**WHAT THE TASK ASKS:** Reproduce the entries word for word, from the beginning through the line containing "What are the", including that line.

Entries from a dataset
____
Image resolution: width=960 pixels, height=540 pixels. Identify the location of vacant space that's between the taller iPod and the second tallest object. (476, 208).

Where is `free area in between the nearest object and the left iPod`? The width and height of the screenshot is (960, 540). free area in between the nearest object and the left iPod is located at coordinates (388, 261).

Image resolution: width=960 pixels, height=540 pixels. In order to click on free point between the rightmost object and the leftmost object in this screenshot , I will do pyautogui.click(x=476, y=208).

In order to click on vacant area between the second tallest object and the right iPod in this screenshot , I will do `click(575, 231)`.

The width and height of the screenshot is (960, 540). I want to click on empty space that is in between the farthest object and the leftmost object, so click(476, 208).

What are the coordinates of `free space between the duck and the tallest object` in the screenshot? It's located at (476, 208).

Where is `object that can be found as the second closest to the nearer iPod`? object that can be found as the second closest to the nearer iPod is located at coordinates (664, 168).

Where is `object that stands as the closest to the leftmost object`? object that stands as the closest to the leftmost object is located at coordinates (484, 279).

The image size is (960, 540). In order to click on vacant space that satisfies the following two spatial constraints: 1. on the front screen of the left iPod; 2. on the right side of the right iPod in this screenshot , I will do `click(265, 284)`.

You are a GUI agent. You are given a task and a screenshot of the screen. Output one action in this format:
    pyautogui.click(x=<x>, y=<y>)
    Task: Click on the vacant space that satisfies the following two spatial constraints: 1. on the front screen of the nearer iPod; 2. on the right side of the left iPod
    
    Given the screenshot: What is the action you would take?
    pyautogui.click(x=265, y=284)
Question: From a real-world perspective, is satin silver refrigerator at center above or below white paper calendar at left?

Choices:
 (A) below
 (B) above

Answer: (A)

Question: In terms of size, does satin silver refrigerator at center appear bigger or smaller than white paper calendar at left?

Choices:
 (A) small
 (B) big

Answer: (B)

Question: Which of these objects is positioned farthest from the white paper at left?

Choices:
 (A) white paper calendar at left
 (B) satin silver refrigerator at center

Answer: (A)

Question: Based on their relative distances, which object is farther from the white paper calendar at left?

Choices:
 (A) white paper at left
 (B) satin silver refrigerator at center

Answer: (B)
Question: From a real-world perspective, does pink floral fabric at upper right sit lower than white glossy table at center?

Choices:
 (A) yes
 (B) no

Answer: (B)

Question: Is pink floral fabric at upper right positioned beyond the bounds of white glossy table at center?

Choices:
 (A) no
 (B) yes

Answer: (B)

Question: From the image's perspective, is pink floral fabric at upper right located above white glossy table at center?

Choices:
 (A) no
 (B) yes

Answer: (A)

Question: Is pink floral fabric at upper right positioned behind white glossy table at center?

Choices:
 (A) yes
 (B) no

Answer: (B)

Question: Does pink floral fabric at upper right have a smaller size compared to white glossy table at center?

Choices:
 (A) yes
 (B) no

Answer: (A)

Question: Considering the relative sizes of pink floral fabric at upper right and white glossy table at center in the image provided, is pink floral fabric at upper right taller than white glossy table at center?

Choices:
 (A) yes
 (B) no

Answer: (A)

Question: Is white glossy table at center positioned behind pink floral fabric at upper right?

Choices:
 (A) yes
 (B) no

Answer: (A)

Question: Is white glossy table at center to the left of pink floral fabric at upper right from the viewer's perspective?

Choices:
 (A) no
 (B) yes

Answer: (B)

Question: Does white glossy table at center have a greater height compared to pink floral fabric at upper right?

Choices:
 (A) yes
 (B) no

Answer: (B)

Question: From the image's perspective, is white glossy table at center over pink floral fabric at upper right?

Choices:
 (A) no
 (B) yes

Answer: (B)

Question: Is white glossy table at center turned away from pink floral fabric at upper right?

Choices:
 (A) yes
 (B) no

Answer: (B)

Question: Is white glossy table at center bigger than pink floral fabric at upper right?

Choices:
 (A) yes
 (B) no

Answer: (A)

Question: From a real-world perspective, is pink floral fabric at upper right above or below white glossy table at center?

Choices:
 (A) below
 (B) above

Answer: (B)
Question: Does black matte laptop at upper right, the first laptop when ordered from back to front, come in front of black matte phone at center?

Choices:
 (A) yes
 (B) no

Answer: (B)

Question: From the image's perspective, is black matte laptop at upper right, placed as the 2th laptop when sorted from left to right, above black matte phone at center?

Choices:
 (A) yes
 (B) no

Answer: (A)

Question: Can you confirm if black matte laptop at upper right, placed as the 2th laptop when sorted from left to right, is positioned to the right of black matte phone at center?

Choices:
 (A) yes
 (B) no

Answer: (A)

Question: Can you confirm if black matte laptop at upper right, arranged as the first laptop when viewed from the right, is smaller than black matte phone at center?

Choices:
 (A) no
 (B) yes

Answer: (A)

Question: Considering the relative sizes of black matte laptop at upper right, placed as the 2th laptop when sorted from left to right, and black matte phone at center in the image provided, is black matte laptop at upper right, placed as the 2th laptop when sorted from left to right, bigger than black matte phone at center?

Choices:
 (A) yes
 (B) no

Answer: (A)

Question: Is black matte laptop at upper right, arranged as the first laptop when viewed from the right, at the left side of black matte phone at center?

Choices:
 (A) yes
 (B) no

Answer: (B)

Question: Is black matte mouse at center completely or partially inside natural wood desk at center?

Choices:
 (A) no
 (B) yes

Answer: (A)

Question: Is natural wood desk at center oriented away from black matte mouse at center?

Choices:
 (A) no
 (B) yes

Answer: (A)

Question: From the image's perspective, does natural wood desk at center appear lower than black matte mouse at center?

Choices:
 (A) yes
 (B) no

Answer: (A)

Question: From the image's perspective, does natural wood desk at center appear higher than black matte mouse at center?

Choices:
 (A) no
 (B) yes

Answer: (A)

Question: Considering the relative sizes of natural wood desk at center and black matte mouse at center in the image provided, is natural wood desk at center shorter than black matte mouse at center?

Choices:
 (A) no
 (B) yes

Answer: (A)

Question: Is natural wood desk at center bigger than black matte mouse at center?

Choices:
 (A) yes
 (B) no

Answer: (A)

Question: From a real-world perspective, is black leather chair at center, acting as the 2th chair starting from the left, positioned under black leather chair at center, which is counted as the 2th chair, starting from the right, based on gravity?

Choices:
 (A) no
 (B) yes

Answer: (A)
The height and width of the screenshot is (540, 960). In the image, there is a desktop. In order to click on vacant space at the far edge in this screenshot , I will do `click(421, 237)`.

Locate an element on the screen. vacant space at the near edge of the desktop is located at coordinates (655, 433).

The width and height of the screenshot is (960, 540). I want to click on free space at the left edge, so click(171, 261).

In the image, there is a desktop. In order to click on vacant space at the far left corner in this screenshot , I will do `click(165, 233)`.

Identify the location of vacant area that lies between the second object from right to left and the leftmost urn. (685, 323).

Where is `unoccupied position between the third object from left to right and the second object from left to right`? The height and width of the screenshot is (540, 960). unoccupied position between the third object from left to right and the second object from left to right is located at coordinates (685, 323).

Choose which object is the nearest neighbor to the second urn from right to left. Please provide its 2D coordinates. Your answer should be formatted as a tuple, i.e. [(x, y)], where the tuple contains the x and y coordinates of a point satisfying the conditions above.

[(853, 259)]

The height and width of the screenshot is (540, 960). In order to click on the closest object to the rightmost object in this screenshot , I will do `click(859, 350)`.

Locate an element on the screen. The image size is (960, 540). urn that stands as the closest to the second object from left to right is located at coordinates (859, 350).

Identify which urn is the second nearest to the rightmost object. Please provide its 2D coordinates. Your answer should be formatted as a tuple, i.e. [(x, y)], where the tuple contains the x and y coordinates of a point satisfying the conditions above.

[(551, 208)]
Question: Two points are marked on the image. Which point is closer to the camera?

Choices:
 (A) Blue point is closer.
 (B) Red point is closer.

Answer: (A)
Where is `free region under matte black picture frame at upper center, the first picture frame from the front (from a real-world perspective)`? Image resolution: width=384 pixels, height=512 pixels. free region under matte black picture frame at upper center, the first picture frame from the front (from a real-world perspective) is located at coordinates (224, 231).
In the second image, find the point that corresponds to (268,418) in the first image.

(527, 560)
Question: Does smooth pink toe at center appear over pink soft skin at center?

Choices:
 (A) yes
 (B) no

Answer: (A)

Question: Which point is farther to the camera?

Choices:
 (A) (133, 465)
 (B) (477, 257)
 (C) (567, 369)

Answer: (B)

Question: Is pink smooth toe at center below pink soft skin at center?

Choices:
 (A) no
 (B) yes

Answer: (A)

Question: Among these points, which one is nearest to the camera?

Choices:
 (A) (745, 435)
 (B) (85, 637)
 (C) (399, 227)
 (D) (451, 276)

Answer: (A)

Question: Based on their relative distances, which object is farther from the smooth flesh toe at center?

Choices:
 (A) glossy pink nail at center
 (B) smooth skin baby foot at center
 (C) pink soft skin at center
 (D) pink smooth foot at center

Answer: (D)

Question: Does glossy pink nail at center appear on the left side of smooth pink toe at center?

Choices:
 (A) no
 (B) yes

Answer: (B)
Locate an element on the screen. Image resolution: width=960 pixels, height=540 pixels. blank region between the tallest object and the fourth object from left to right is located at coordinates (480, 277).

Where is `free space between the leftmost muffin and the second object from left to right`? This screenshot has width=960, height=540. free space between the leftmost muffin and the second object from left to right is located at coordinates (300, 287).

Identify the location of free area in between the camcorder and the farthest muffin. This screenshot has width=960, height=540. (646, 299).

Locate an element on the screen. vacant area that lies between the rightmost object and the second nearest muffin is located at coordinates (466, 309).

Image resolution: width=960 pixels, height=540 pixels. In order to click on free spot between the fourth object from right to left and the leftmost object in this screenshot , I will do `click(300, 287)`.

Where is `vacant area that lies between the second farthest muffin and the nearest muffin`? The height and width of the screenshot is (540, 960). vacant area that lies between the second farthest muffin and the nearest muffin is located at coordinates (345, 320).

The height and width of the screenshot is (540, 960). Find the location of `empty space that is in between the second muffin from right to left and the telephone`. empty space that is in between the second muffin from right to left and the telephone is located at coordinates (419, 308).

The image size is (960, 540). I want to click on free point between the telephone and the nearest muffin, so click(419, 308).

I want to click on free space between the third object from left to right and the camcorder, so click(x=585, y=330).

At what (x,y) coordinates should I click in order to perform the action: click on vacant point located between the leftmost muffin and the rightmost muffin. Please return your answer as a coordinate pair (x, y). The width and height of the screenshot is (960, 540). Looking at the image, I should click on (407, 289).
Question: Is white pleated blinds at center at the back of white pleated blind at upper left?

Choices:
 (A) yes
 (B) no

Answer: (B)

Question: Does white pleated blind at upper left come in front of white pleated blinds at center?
____
**TASK RESPONSE:**
Image resolution: width=960 pixels, height=540 pixels. Identify the location of vacant space that's between the taller iPod and the second tallest object. (476, 208).

Where is `free area in between the nearest object and the left iPod`? The width and height of the screenshot is (960, 540). free area in between the nearest object and the left iPod is located at coordinates (388, 261).

Image resolution: width=960 pixels, height=540 pixels. In order to click on free point between the rightmost object and the leftmost object in this screenshot , I will do pyautogui.click(x=476, y=208).

In order to click on vacant area between the second tallest object and the right iPod in this screenshot , I will do `click(575, 231)`.

The width and height of the screenshot is (960, 540). I want to click on empty space that is in between the farthest object and the leftmost object, so click(476, 208).

What are the coordinates of `free space between the duck and the tallest object` in the screenshot? It's located at (476, 208).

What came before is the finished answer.